Work instructions.
Exact copies of the lines from the line containing "cámara [morado] |" through the last line of the entries below are the whole answer.

Records from a collection:
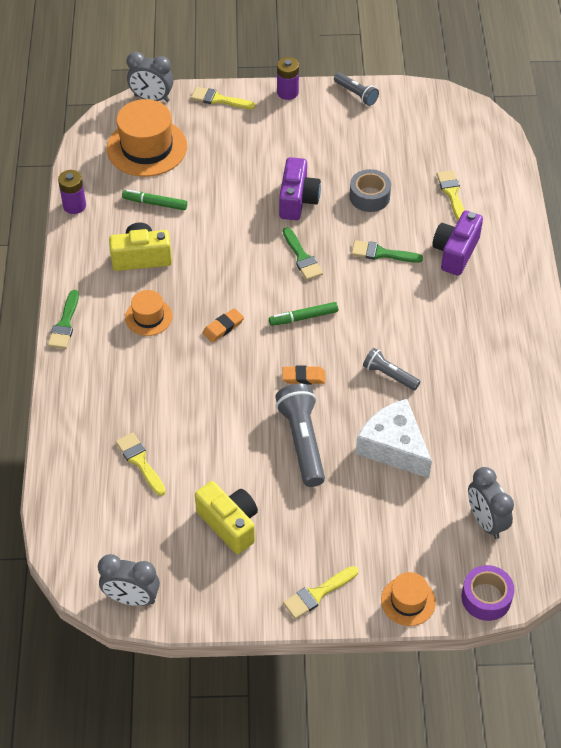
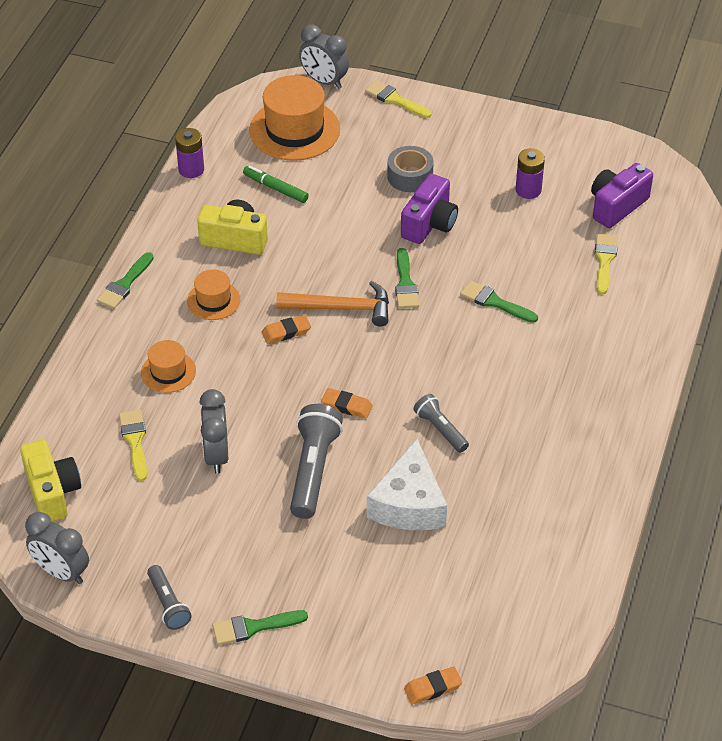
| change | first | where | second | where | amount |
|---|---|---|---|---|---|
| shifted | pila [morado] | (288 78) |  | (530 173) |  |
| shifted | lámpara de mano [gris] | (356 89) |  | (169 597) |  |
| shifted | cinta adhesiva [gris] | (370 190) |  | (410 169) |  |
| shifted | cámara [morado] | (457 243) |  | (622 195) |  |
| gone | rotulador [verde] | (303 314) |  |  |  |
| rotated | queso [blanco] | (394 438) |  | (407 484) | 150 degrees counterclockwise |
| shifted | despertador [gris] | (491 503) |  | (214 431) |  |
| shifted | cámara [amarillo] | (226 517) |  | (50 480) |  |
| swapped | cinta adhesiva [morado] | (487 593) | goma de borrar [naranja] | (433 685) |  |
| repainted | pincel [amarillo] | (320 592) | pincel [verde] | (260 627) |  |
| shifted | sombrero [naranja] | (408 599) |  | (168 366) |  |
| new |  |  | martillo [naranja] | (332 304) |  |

Solution to the problem.
| shifted | cámara [morado] | (457 243) |  | (622 195) |  |
| gone | rotulador [verde] | (303 314) |  |  |  |
| rotated | queso [blanco] | (394 438) |  | (407 484) | 150 degrees counterclockwise |
| shifted | despertador [gris] | (491 503) |  | (214 431) |  |
| shifted | cámara [amarillo] | (226 517) |  | (50 480) |  |
| swapped | cinta adhesiva [morado] | (487 593) | goma de borrar [naranja] | (433 685) |  |
| repainted | pincel [amarillo] | (320 592) | pincel [verde] | (260 627) |  |
| shifted | sombrero [naranja] | (408 599) |  | (168 366) |  |
| new |  |  | martillo [naranja] | (332 304) |  |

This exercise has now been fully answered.